REQUIRED ACTION:
From the line containing "L1: 22uH (SIG2, VDD) -> 22uH (LINE, SIG2)" through the end of the material below, output each line exactly as written, with pictures excluded.

DATA PROVIDED:
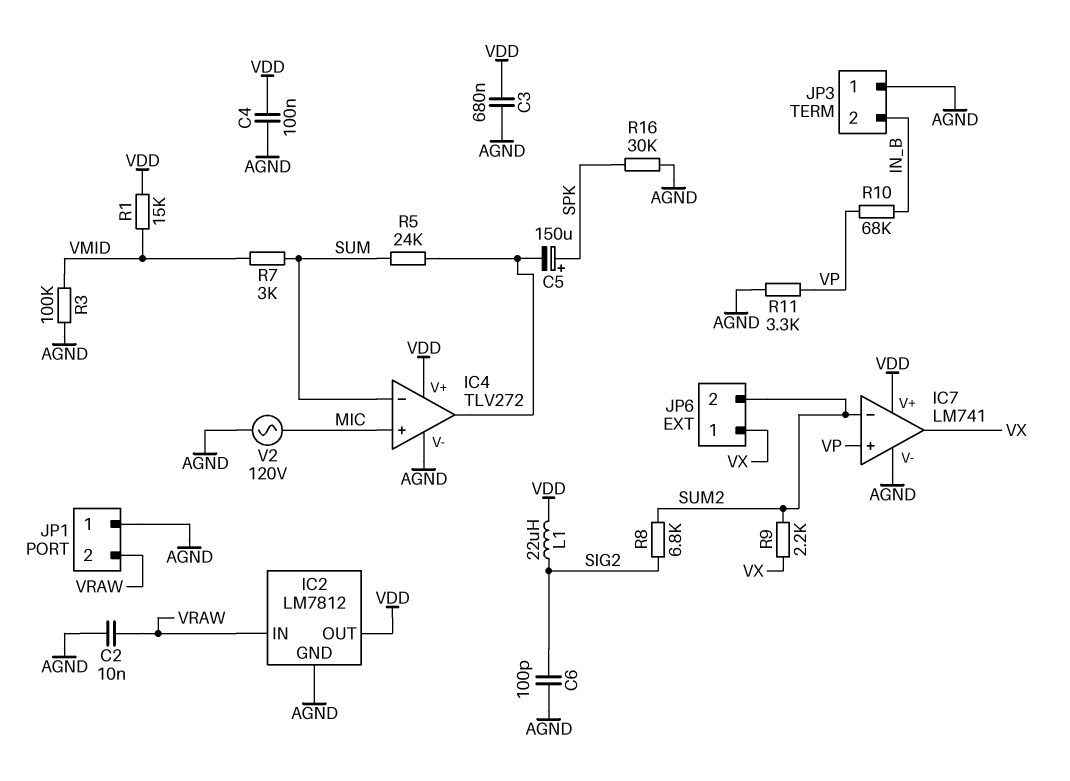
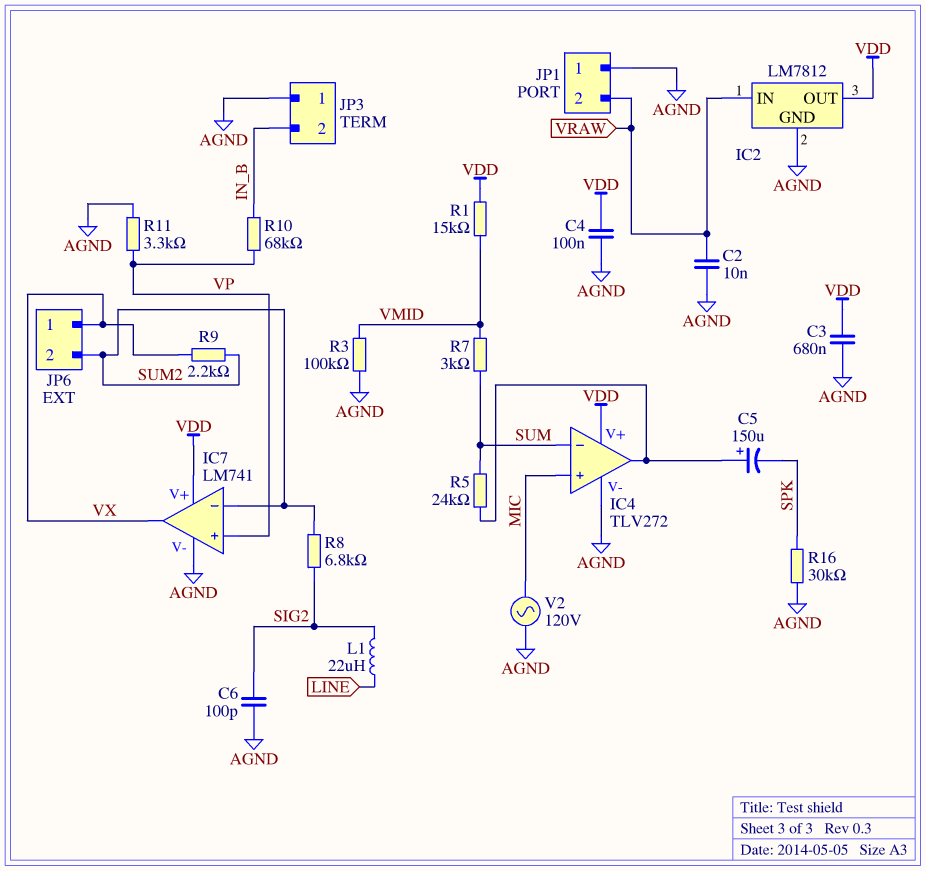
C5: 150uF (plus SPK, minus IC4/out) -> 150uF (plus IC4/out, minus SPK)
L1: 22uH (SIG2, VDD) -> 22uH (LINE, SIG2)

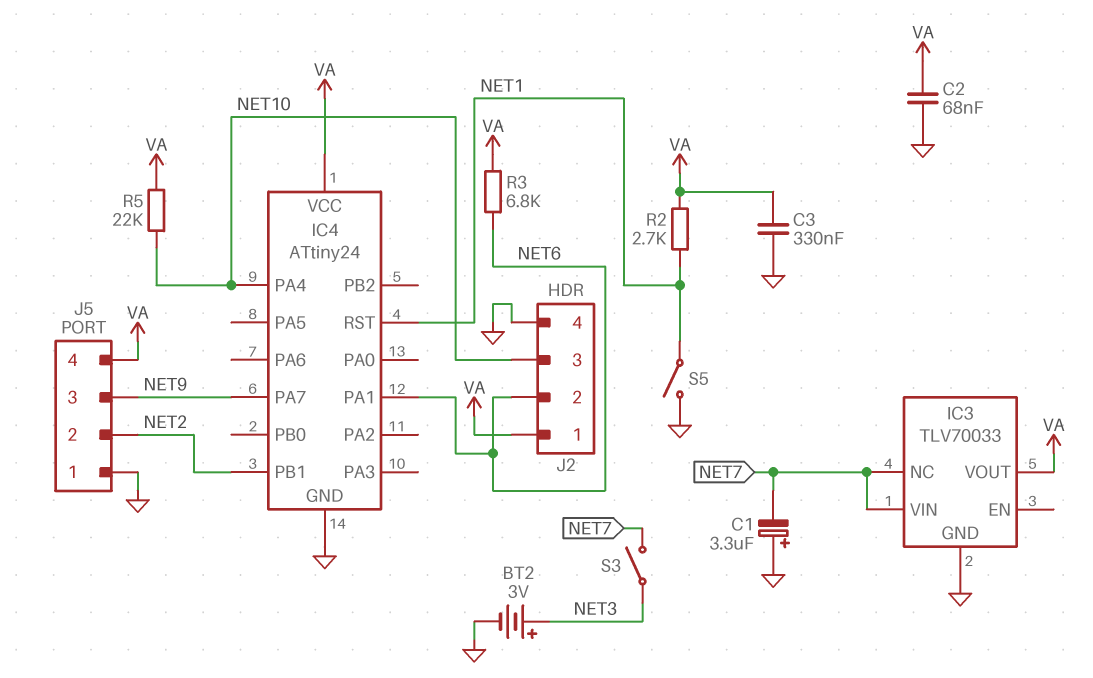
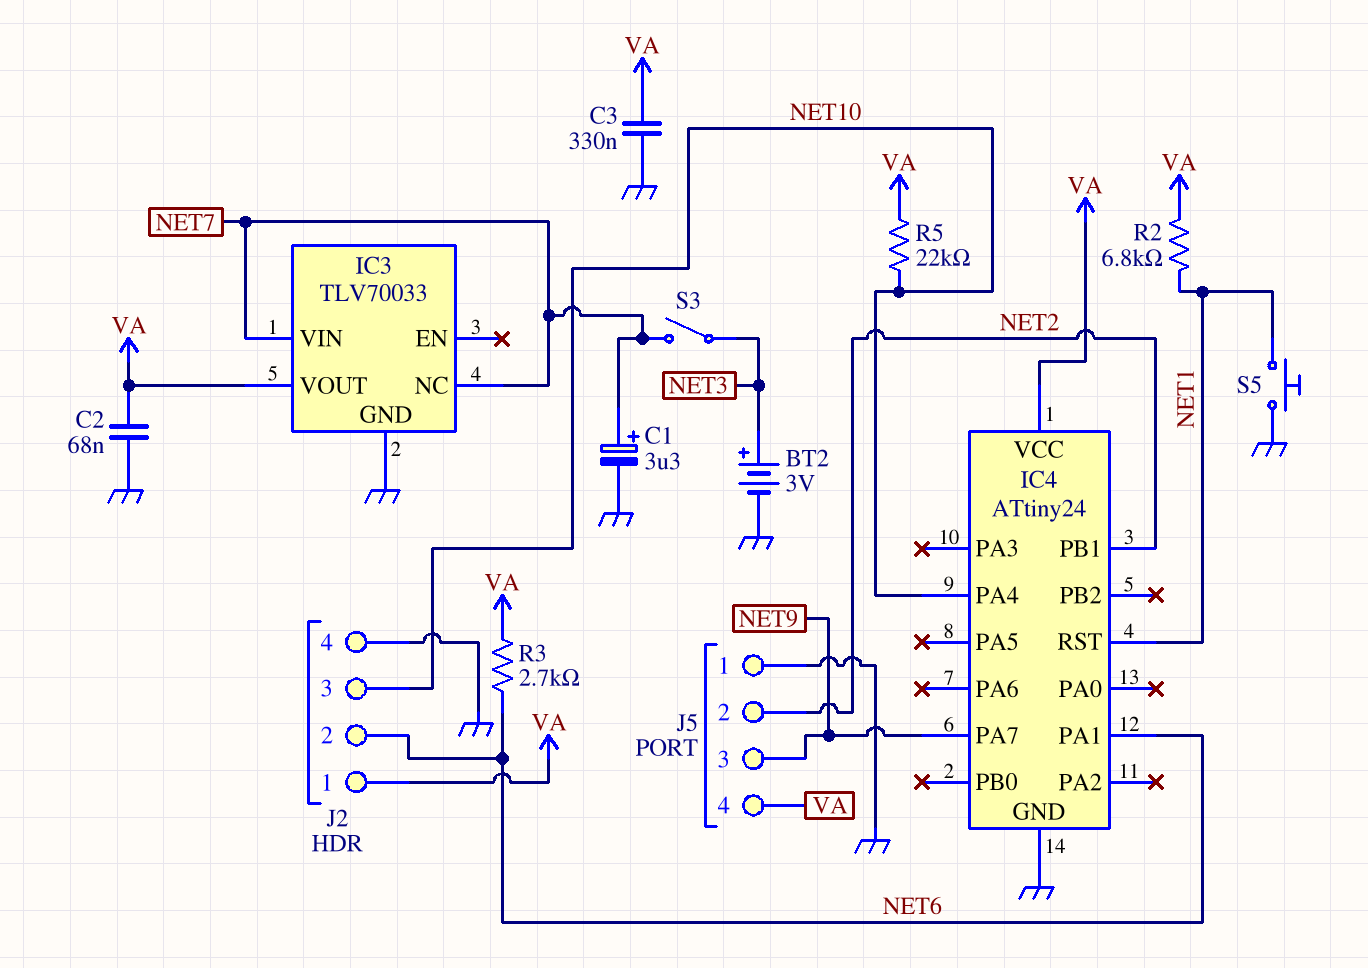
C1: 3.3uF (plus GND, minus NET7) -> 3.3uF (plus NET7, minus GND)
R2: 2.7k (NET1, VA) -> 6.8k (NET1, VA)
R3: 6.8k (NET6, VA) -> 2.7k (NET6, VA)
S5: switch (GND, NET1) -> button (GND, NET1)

RESULT:
L1: 22uH (SIG2, VDD) -> 22uH (LINE, SIG2)

C1: 3.3uF (plus GND, minus NET7) -> 3.3uF (plus NET7, minus GND)
R2: 2.7k (NET1, VA) -> 6.8k (NET1, VA)
R3: 6.8k (NET6, VA) -> 2.7k (NET6, VA)
S5: switch (GND, NET1) -> button (GND, NET1)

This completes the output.